### Records shown
--- START ---

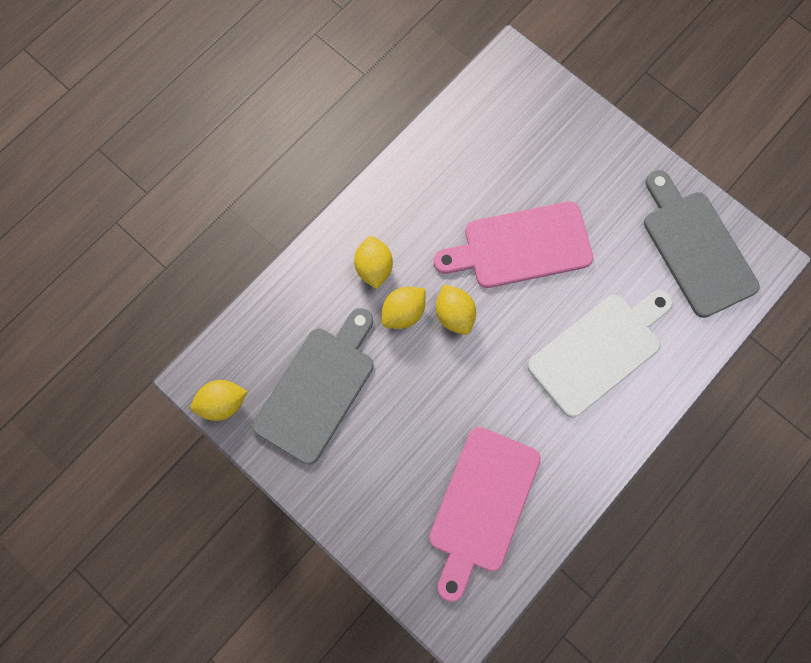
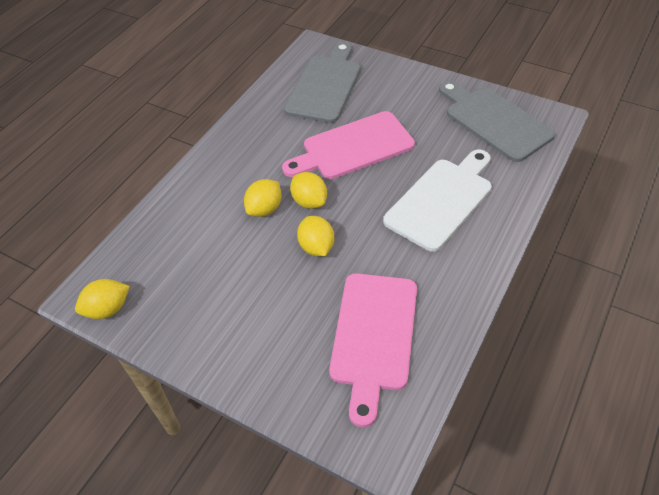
camera: 10 degrees left, 25 degrees down
(318, 388) = (197, 279): grey cutting board -> grey cutting board (325, 85)
(374, 267) = (232, 185): yellow lemon -> yellow lemon (316, 247)

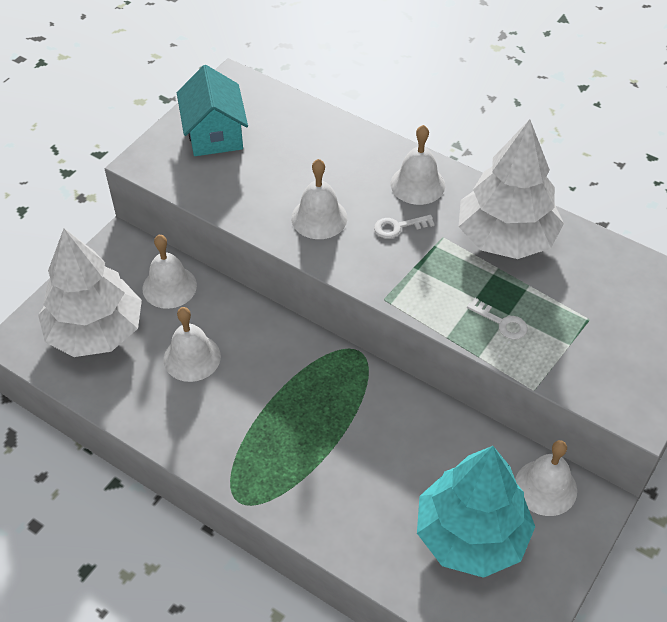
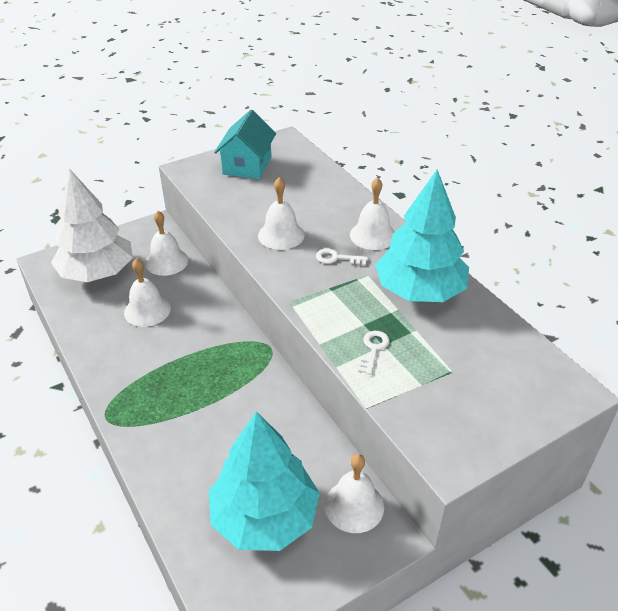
camera: 25 degrees right, 10 degrees down
(502, 322) = (373, 349): white key -> white key turned 135 degrees counterclockwise
(505, 237) = (419, 291): white tree -> turquoise tree

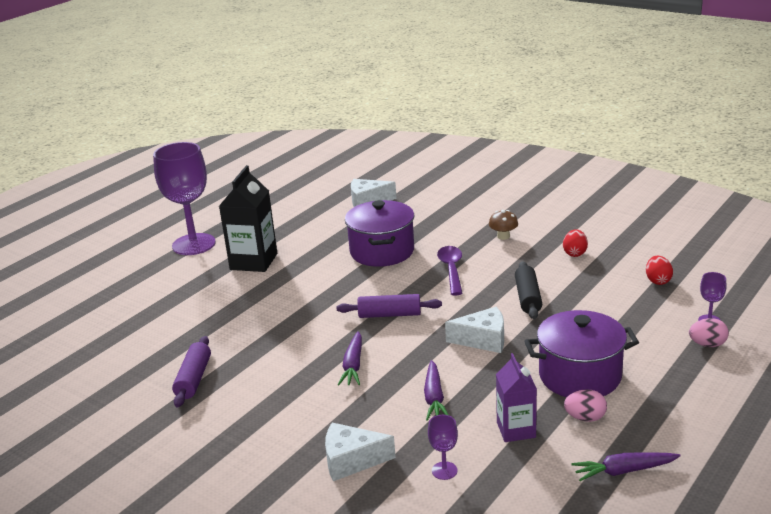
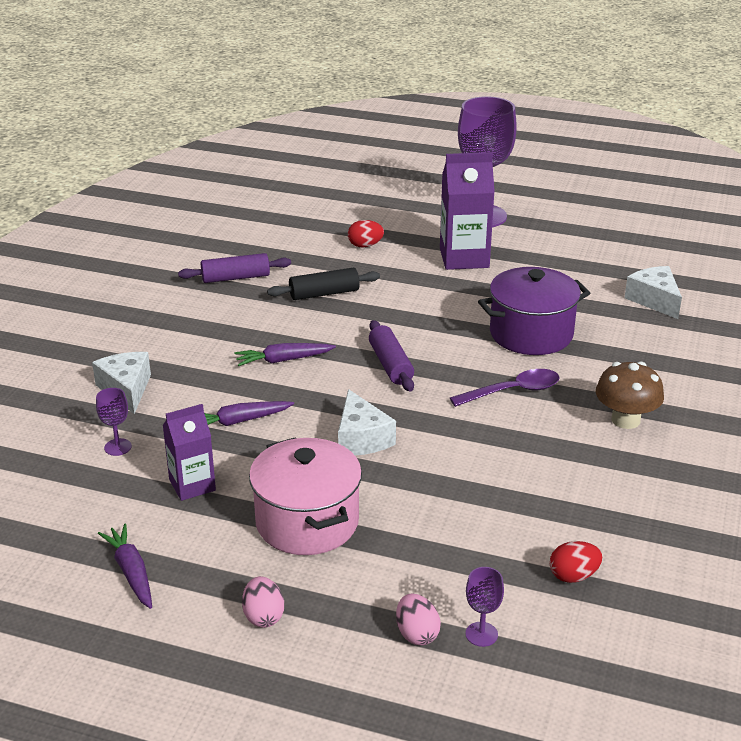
camera: 70 degrees right, 5 degrees up
(253, 261) = (464, 258): black carton -> purple carton
(503, 236) = (625, 420): brown mushroom -> brown mushroom, size x1.58
(528, 298) = (472, 461): black rolling pin -> black rolling pin (324, 293)
(575, 253) = (613, 488): red egg -> red egg (365, 245)
(580, 376) = (307, 522): purple pot -> pink pot
(585, 418) = (224, 534): pink egg -> pink egg (263, 616)

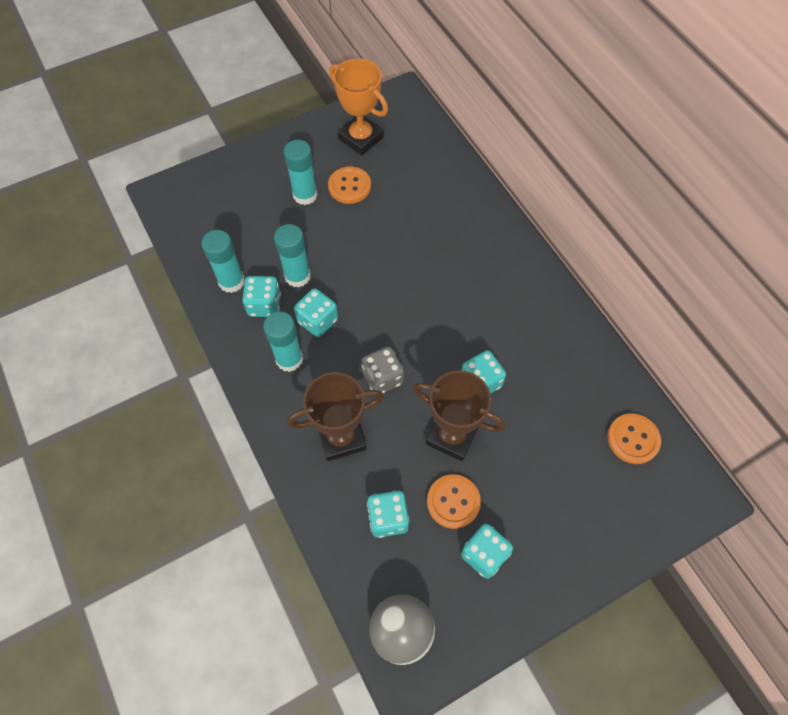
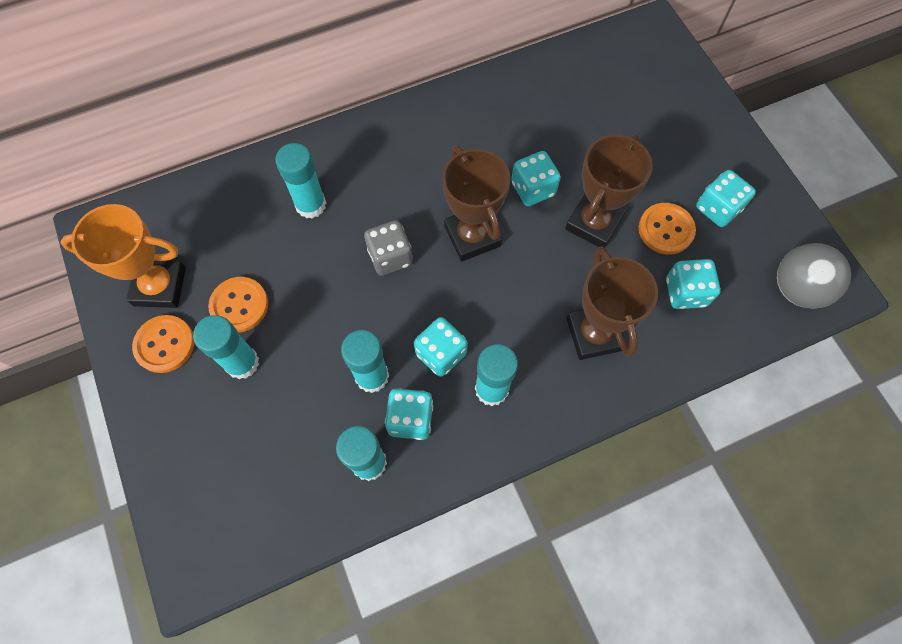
camera: 85 degrees left, 5 degrees up
(361, 138) = (160, 286): orange trophy -> orange trophy turned 45 degrees clockwise
(383, 378) = (523, 285): grey dice -> grey dice (390, 257)
(426, 336) = (472, 236): none -> brown trophy
(440, 218) = (311, 205): none -> turquoise glue stick
(633, 439) = (599, 69): orange button -> orange button (165, 344)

--- END ---

### Exercise
How many lines of the entries above hold the string "brown"? Reply with the number alone.

### Answer box
2